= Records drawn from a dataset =
|---|

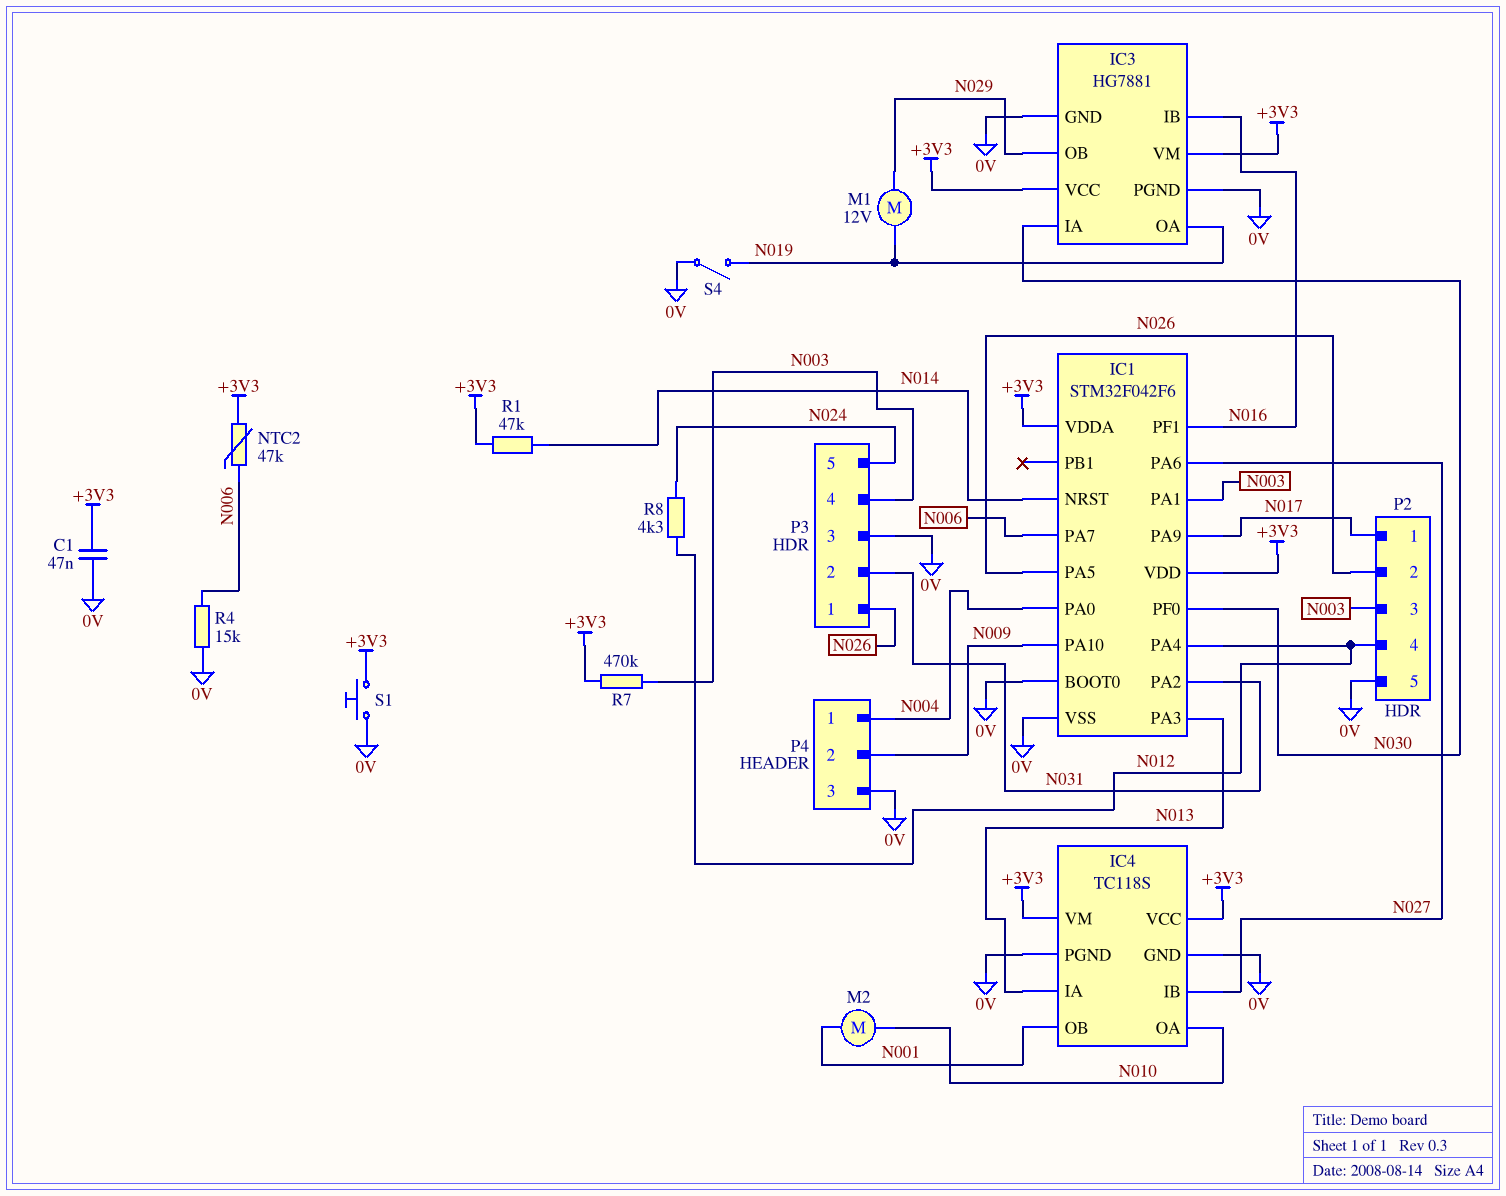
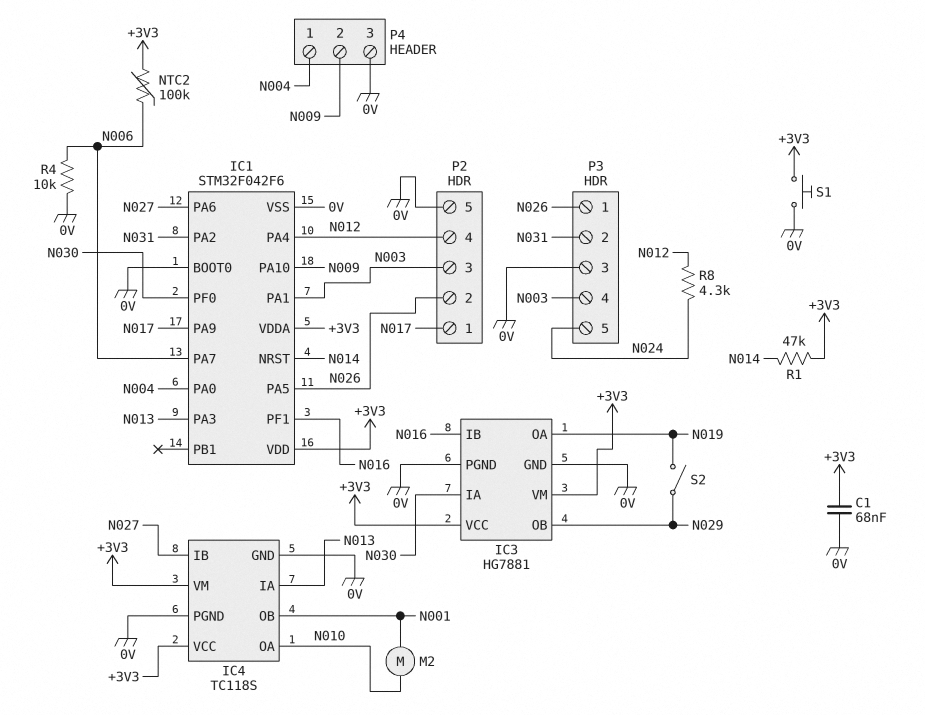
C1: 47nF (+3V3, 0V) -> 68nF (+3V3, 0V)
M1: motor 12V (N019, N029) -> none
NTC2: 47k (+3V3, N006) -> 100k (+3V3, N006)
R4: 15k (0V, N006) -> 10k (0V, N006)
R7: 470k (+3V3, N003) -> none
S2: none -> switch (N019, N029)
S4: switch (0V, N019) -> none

|---|

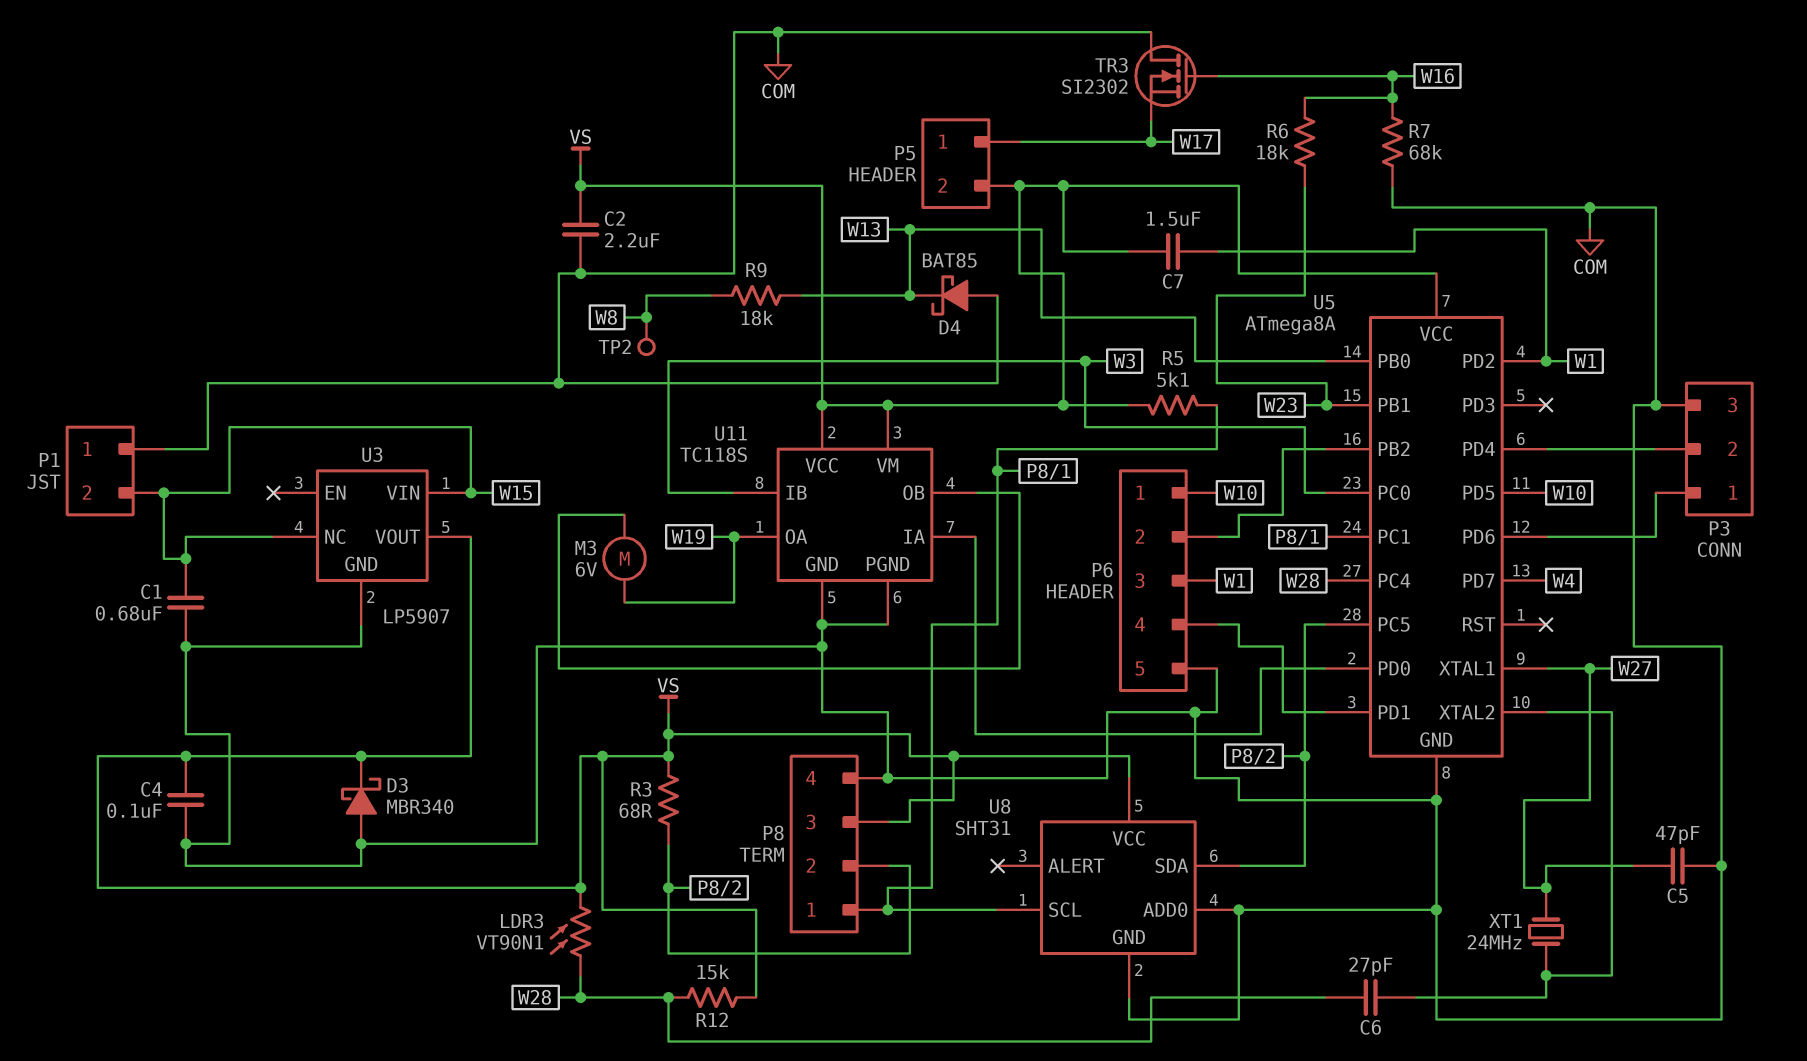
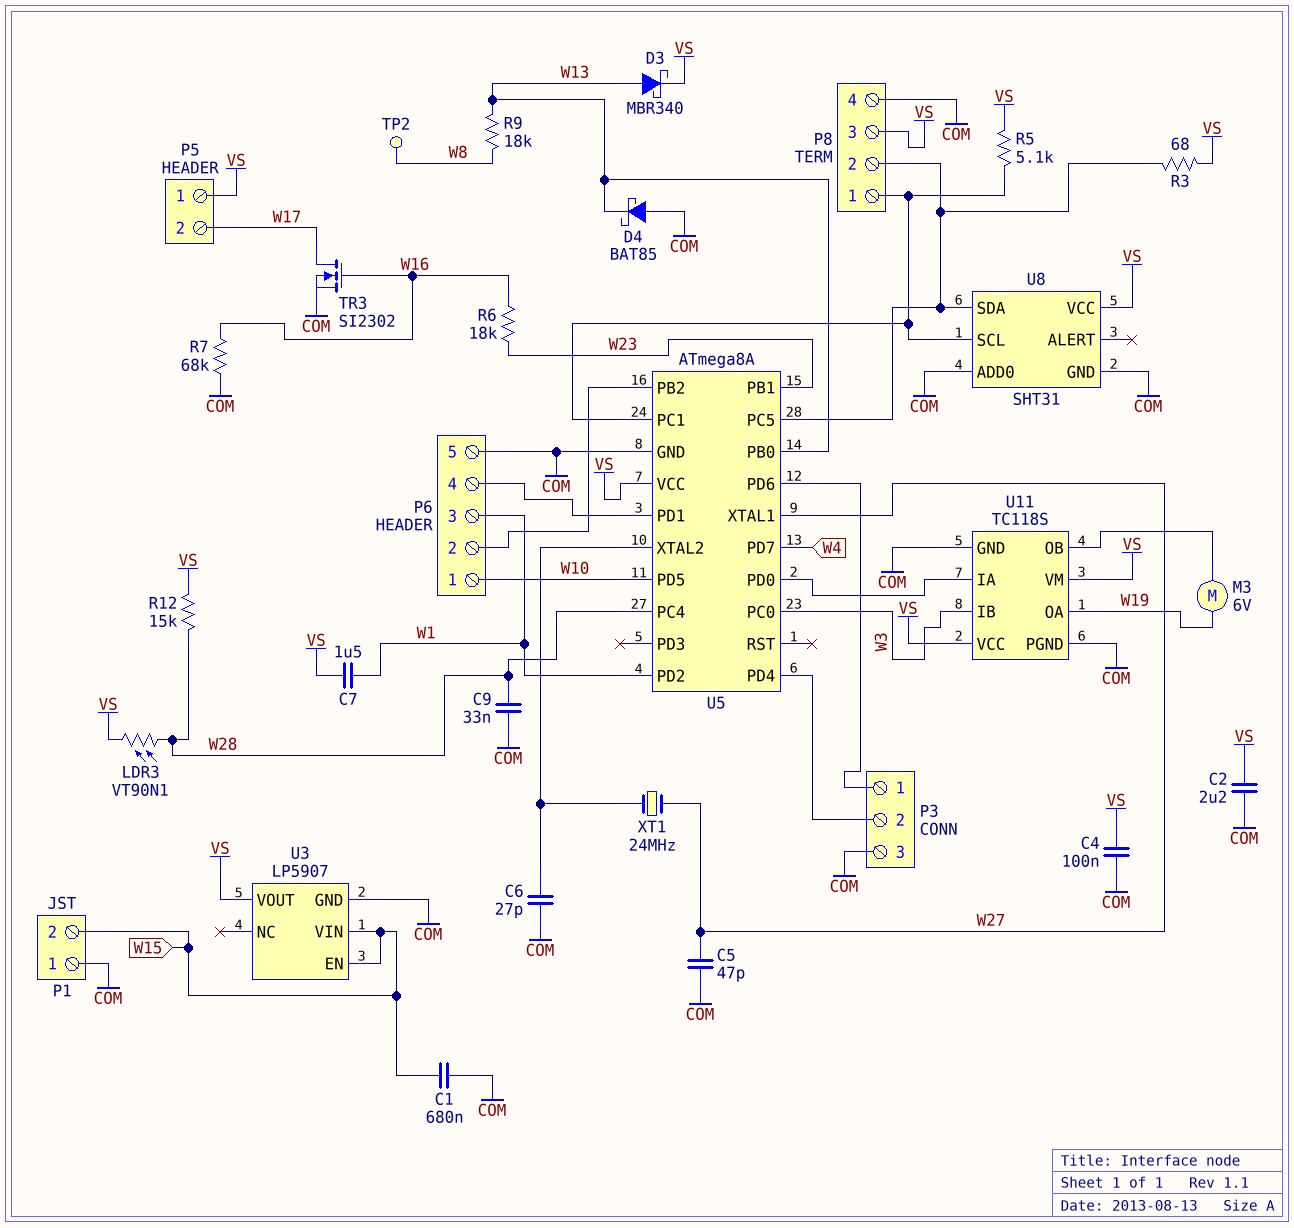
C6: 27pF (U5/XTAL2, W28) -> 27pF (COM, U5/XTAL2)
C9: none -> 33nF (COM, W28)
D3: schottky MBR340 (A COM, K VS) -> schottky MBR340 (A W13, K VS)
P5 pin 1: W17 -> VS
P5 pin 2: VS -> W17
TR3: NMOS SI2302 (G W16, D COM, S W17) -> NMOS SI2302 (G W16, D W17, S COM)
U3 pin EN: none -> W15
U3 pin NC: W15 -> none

|---|

= Work instruction =
Looking at the entries, how many lines contain the string "switch"? The answer is that number alone.

= Problem solution =
2